[EXERCISE INPUT]

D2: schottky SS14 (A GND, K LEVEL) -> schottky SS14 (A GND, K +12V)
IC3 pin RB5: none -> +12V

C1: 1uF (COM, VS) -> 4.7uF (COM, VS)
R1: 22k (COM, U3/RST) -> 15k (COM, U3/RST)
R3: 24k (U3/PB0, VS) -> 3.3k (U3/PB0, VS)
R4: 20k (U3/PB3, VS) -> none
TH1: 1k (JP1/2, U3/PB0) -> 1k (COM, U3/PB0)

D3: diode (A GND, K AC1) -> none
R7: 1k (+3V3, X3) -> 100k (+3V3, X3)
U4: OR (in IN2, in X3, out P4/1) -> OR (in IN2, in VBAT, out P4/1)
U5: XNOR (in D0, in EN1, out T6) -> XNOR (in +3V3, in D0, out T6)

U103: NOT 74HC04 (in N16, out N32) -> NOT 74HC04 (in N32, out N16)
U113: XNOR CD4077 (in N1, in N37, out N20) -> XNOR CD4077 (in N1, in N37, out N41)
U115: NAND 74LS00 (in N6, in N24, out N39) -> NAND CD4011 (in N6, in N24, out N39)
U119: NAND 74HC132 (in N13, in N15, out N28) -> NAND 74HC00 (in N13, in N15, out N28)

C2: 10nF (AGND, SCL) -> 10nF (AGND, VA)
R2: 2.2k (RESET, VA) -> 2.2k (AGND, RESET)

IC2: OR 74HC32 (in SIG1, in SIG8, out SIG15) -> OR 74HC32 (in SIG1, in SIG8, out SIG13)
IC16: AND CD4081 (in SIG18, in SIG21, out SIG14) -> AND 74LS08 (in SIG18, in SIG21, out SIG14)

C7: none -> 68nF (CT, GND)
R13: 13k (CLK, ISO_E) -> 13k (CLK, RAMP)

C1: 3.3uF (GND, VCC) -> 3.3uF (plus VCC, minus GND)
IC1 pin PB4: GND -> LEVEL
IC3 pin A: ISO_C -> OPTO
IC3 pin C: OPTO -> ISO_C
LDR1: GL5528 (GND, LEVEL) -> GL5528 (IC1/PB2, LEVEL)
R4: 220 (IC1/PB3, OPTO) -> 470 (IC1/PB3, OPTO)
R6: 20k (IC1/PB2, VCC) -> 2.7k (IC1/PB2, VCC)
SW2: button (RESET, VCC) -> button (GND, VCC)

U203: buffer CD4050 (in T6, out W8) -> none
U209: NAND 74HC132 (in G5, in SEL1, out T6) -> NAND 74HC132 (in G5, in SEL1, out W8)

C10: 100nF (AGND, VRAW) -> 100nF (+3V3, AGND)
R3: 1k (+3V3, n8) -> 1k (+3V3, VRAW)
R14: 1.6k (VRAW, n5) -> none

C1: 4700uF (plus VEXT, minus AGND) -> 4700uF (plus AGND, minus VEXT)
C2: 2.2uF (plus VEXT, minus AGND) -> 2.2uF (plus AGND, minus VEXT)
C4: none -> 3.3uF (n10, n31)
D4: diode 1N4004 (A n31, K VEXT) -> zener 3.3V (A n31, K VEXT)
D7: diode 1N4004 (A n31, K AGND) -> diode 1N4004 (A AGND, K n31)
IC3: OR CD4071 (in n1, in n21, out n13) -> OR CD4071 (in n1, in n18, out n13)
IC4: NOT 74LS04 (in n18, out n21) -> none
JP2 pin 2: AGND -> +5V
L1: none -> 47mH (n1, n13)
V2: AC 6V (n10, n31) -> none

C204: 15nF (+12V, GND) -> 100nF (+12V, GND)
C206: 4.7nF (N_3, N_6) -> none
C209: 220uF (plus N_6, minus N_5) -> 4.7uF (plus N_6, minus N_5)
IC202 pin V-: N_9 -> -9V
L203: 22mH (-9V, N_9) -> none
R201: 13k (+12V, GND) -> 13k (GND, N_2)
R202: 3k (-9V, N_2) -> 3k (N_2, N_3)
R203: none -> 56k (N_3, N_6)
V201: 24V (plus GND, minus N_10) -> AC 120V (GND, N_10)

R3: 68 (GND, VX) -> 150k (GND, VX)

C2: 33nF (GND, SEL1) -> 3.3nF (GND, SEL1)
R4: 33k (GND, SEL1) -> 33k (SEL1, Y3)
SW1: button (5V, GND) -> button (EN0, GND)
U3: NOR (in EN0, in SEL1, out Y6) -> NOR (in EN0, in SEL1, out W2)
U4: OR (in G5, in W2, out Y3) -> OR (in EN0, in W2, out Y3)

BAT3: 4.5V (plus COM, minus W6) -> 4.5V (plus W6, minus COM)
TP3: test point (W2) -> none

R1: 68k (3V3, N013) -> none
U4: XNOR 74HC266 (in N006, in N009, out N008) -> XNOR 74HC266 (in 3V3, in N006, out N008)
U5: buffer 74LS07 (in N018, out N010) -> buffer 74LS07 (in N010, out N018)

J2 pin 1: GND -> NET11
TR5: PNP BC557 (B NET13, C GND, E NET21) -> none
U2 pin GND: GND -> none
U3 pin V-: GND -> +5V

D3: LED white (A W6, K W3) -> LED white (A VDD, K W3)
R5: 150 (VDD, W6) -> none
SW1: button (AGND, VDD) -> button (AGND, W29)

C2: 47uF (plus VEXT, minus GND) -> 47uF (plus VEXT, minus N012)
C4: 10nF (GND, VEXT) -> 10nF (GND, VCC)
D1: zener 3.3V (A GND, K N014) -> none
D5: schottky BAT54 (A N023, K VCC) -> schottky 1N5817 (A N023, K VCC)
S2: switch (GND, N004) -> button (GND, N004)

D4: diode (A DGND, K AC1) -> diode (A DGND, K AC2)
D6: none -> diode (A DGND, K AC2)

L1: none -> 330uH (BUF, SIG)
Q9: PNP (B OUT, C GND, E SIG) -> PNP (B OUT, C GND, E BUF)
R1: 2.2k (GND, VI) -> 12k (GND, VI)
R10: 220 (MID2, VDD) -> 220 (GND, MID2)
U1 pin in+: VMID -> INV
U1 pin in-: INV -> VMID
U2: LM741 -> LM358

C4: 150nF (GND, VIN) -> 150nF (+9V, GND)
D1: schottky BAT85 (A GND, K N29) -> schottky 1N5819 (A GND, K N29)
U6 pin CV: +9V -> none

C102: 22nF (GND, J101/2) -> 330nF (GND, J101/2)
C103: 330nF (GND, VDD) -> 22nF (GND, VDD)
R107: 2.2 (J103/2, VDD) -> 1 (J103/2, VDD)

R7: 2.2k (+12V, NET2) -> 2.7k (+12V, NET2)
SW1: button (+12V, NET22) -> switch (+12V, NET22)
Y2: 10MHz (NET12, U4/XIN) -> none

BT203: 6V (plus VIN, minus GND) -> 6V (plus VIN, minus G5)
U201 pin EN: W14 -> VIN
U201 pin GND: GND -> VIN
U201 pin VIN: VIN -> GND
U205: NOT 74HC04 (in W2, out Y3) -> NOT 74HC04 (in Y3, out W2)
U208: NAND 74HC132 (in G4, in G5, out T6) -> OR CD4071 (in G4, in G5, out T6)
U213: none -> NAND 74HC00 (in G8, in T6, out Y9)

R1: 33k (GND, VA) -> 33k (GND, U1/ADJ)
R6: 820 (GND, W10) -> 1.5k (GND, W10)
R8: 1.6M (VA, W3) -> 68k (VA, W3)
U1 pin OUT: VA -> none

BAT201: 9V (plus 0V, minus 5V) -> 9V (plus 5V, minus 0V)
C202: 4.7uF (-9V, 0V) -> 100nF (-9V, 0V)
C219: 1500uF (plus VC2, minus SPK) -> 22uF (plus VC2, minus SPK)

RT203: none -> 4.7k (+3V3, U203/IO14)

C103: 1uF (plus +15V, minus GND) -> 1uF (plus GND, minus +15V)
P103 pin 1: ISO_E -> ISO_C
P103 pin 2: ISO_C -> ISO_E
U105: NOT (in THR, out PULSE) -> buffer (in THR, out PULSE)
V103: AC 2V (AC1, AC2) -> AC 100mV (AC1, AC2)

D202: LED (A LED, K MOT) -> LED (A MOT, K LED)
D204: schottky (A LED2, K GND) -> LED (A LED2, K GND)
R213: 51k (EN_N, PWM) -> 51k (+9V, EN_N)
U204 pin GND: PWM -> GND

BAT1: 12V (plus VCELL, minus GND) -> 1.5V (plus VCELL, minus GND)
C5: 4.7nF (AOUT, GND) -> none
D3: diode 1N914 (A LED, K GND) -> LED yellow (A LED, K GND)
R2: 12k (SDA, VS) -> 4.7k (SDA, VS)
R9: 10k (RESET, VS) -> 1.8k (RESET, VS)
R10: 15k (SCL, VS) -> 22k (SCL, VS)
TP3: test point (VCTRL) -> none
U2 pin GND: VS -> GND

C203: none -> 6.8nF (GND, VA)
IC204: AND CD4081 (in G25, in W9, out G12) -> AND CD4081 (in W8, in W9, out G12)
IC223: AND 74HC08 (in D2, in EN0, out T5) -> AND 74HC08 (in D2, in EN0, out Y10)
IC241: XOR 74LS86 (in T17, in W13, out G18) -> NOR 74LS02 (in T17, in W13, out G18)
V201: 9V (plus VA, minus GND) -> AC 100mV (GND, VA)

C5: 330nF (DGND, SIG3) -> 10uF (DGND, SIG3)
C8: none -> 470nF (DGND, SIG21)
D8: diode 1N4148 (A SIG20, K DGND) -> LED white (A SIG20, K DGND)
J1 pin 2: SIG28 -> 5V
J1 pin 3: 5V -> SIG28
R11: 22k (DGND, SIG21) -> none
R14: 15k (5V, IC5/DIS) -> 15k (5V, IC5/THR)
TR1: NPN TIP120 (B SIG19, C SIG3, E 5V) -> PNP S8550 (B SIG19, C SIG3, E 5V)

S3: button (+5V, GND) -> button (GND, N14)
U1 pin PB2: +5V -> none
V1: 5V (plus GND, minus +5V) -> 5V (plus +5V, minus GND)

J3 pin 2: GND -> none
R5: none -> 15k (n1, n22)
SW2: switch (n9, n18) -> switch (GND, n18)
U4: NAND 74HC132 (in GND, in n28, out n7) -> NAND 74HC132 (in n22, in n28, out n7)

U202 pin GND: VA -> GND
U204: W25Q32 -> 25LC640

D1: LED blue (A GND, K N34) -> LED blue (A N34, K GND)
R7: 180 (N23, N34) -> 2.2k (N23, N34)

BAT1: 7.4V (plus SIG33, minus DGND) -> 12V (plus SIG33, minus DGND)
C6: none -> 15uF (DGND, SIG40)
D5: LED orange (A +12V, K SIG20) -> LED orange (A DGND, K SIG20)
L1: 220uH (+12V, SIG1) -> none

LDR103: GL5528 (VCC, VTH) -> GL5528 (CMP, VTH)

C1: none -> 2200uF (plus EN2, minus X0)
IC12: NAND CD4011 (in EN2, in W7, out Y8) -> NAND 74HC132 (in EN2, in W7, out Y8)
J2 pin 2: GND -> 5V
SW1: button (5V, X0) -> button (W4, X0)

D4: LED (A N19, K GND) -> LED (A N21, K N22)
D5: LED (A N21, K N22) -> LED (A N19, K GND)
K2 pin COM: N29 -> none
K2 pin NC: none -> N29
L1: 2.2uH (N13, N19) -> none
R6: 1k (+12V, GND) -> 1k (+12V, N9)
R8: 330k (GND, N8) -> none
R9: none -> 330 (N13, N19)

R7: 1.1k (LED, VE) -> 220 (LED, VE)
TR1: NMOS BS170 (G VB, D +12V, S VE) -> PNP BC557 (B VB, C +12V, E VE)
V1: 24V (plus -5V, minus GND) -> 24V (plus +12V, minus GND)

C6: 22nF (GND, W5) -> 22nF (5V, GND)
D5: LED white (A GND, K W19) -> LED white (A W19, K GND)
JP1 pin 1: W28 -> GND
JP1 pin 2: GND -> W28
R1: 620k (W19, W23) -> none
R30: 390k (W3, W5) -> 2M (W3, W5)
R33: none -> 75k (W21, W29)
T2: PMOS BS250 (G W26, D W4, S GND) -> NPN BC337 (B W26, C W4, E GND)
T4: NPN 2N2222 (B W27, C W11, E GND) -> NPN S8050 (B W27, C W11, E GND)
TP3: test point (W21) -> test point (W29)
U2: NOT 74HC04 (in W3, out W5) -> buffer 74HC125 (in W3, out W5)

[PROBLEM TO WORK ON]
A single figure is the whole answer here: the number of lines in the records above that include "point".

[FINAL ANSWER]
3